Your instructions >> Copy, from the data below, every line that has "down" in it.

Data entries >>
*** Begin section ***

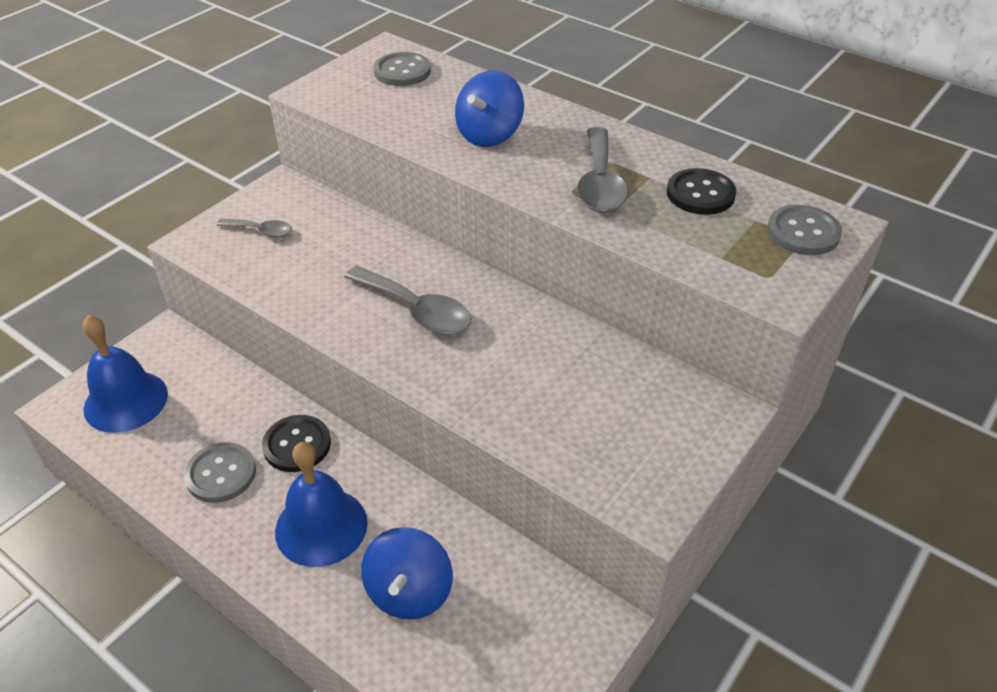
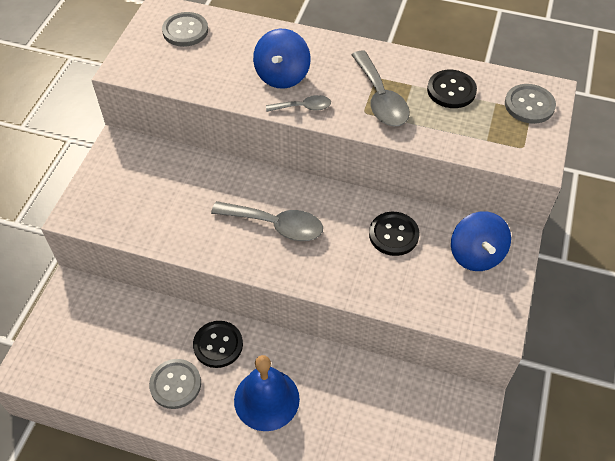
camera: 20 degrees left, 10 degrees up
(126, 401) = (71, 351): blue bell -> none
(261, 231) = (124, 190): grey spoon -> grey spoon (303, 107)
(409, 592) = (347, 424): blue spinning top -> blue spinning top (476, 254)
(563, 360) = (393, 235): none -> black button

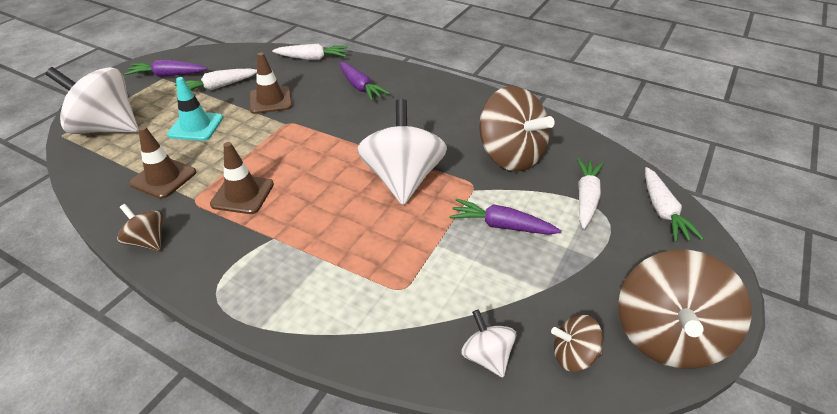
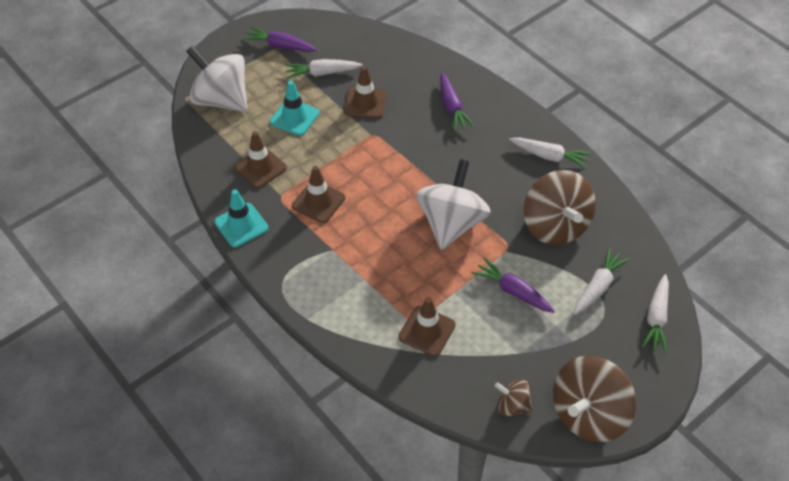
camera: 20 degrees right, 10 degrees up
(148, 241) = (241, 225): brown spinning top -> turquoise traffic cone
(312, 58) = (418, 56): white carrot -> white carrot (549, 156)
(423, 296) = (427, 331): none -> brown traffic cone
(487, 356) = (452, 387): white spinning top -> none

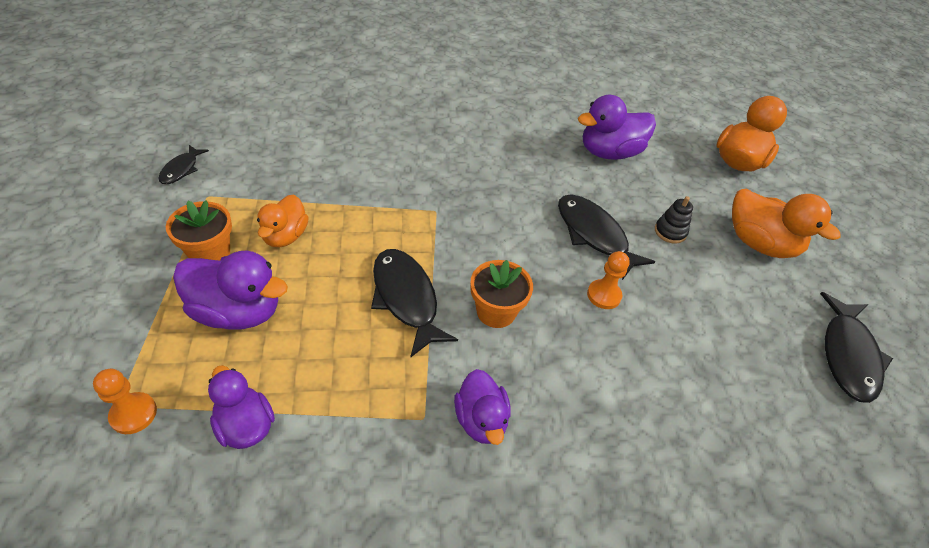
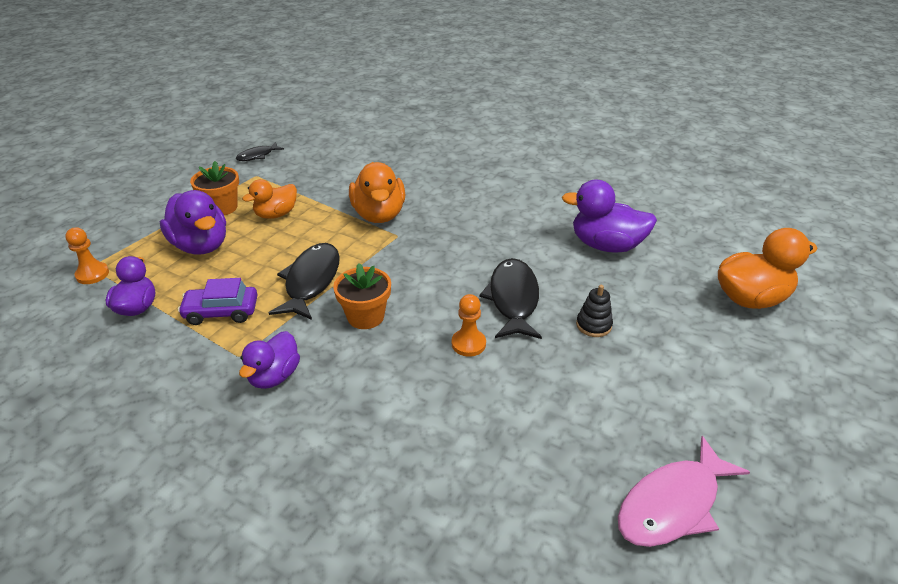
camera: 40 degrees right, 10 degrees down
(351, 379) = (221, 312): none -> purple car
(759, 243) = (686, 372): orange duck -> orange duck (379, 215)
(848, 355) = (673, 504): black fish -> pink fish

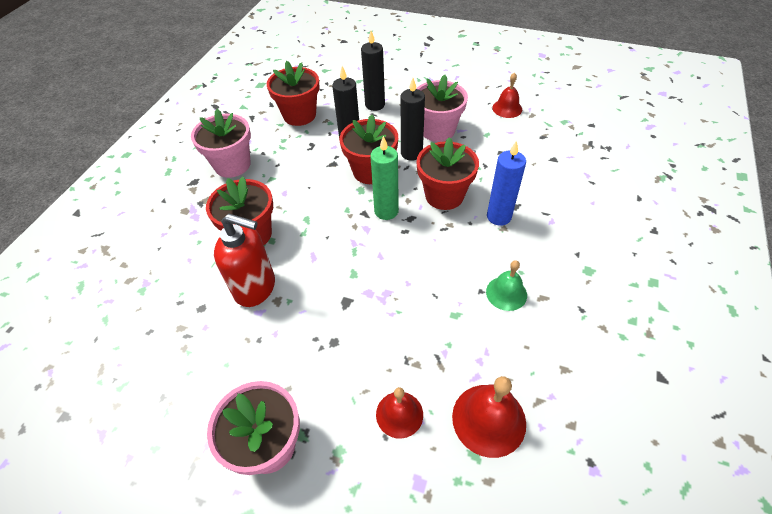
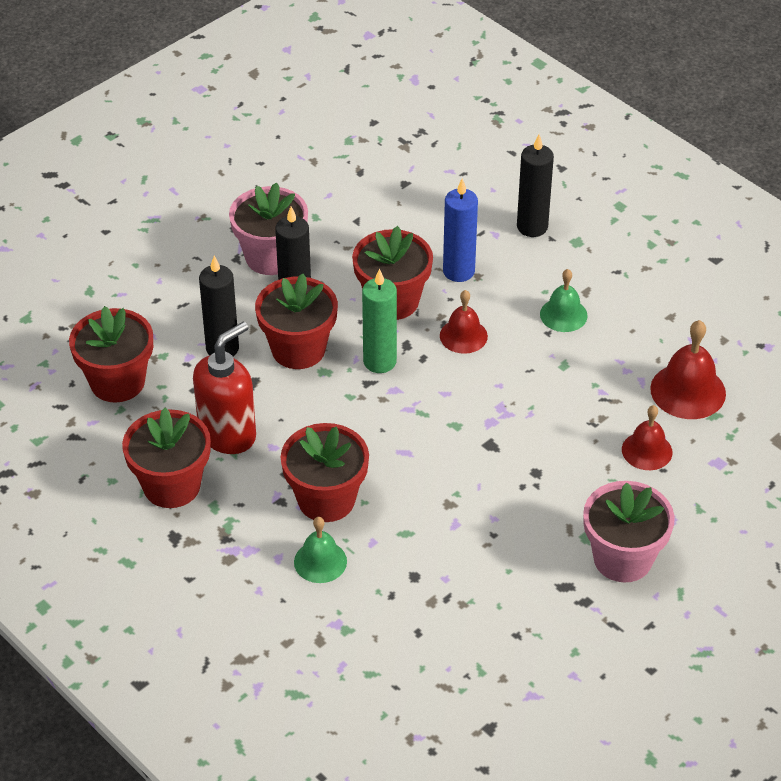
camera: 65 degrees left, 5 degrees down
(197, 253) = (320, 561): none -> green bell
(232, 165) = (172, 486): pink flower pot -> red flower pot
(255, 288) = (417, 518): red soap dispenser -> red soap dispenser (228, 434)
(375, 105) = (163, 295): black candle -> black candle (532, 227)
(507, 108) = (282, 175): red bell -> red bell (463, 336)

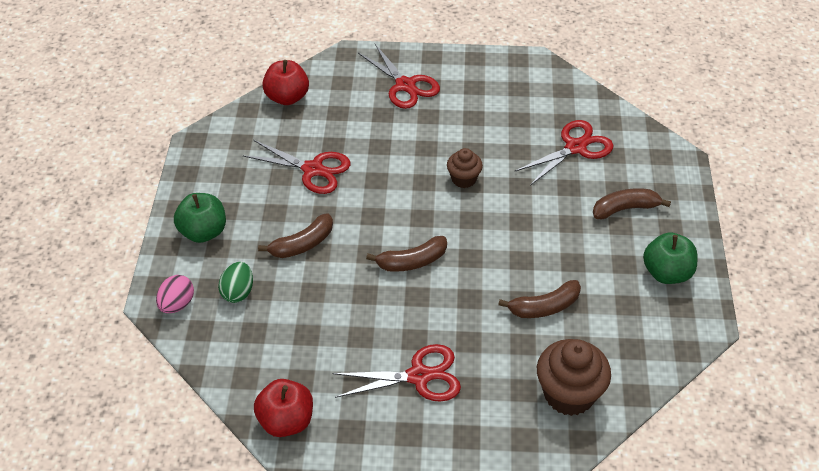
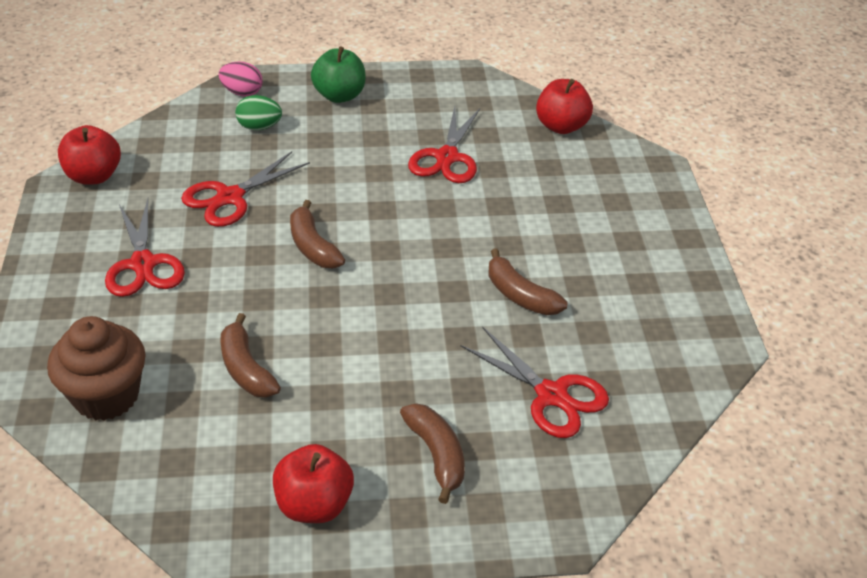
camera: 80 degrees right, 5 degrees down
(302, 244) = (330, 162): brown banana -> brown banana (520, 295)
(405, 85) = (620, 218): red scissors -> red scissors (230, 197)
(463, 179) = (459, 282): brown cupcake -> none
(667, 273) = (314, 504): green apple -> red apple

*** End section ***

Exercise result >>
camera: 40 degrees right, 10 degrees down
camera: 65 degrees left, 5 degrees down
camera: 80 degrees right, 5 degrees down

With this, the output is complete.